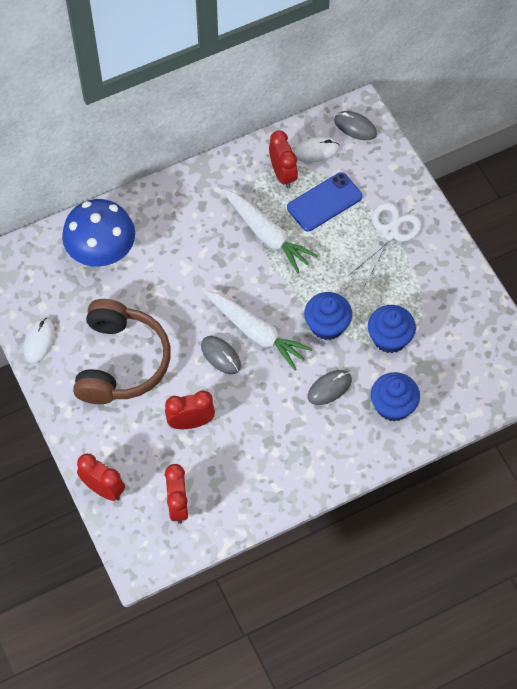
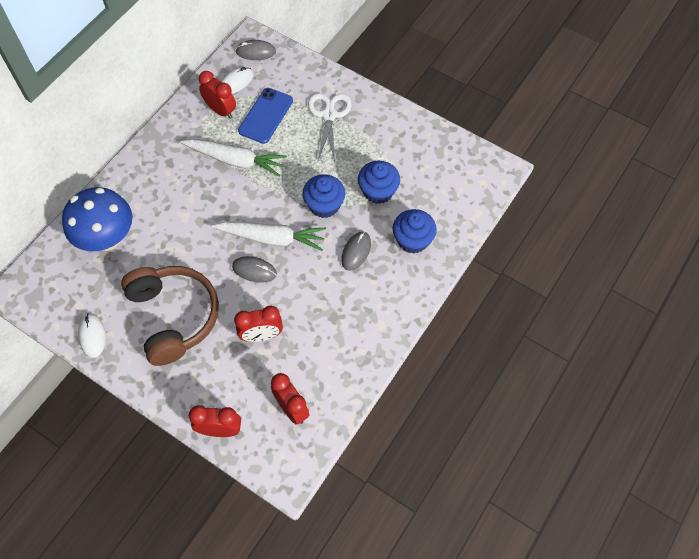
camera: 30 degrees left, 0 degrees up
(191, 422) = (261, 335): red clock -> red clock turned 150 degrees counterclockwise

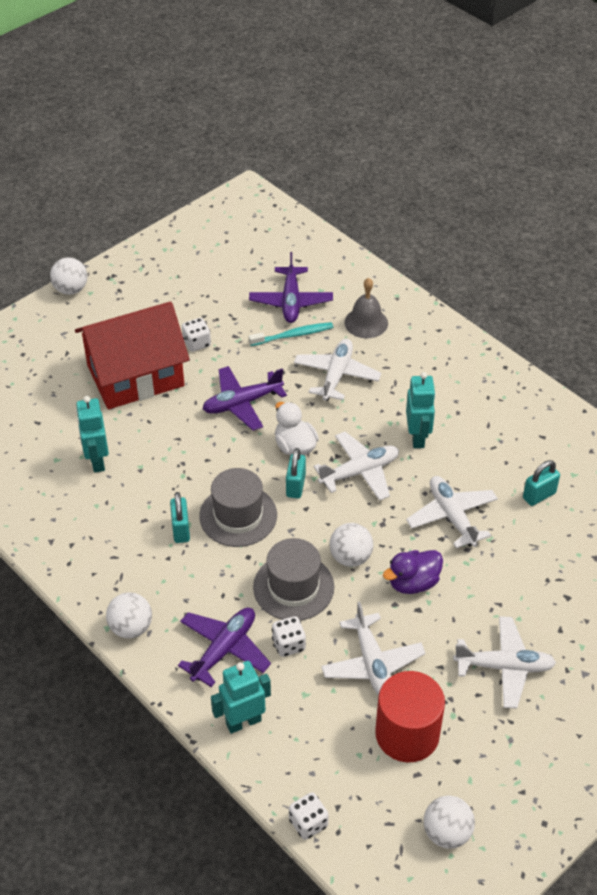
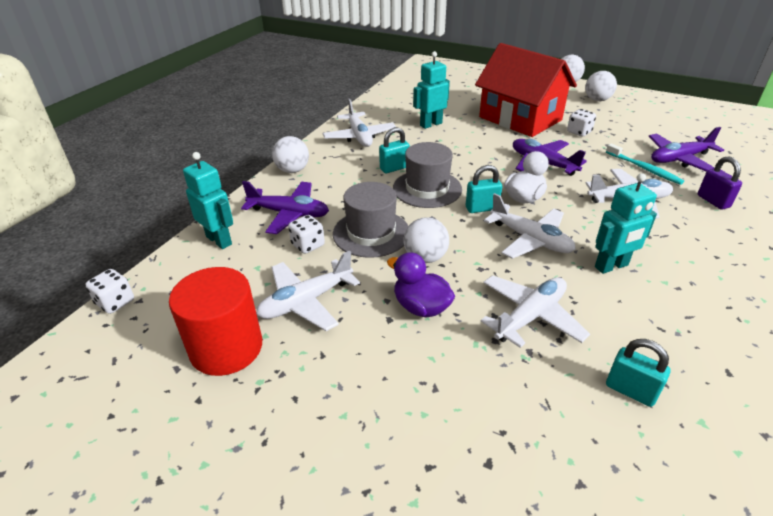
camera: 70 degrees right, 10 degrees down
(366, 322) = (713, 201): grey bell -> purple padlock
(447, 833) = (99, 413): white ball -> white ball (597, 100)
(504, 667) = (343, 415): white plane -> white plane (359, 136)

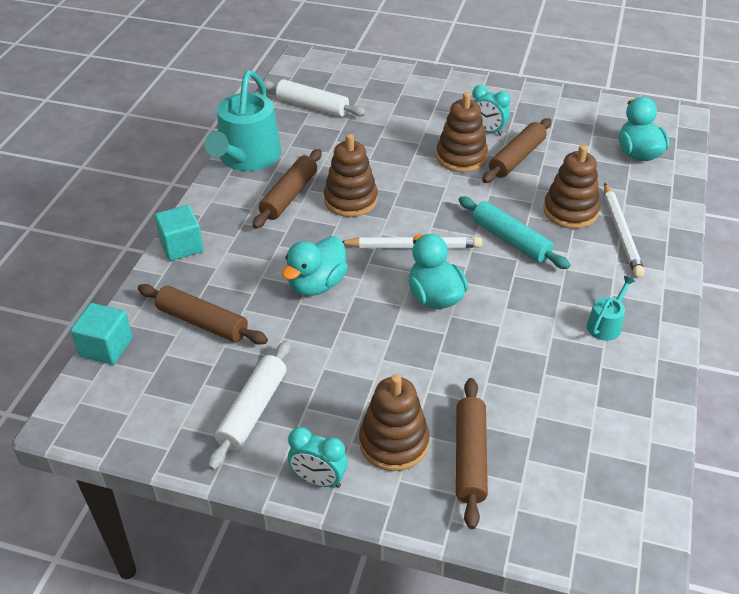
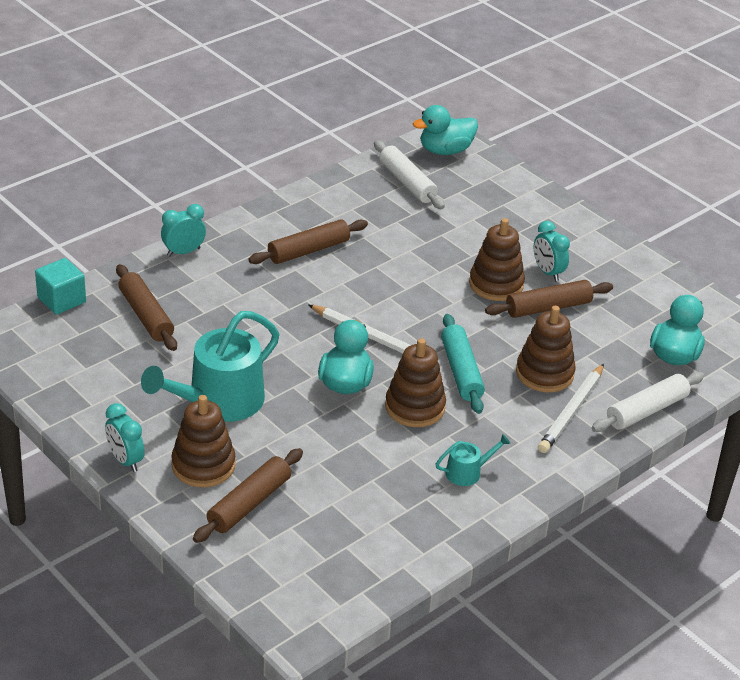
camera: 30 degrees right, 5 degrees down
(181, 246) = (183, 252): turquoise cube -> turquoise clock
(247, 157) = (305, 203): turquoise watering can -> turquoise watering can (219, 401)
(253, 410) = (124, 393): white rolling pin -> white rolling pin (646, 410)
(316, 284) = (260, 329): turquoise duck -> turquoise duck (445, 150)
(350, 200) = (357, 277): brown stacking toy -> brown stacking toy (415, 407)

- _AIM OF THE TASK_:
From the line holding "(504, 667) = (343, 415): white" to the line holding "(316, 284) = (260, 329): turquoise", both included, retype the entries above exactly and drop the pictures.

- _SOLUTION TO THE EXERCISE_:
(504, 667) = (343, 415): white plane -> white plane (359, 136)

camera: 30 degrees right, 5 degrees down
(181, 246) = (183, 252): turquoise cube -> turquoise clock
(247, 157) = (305, 203): turquoise watering can -> turquoise watering can (219, 401)
(253, 410) = (124, 393): white rolling pin -> white rolling pin (646, 410)
(316, 284) = (260, 329): turquoise duck -> turquoise duck (445, 150)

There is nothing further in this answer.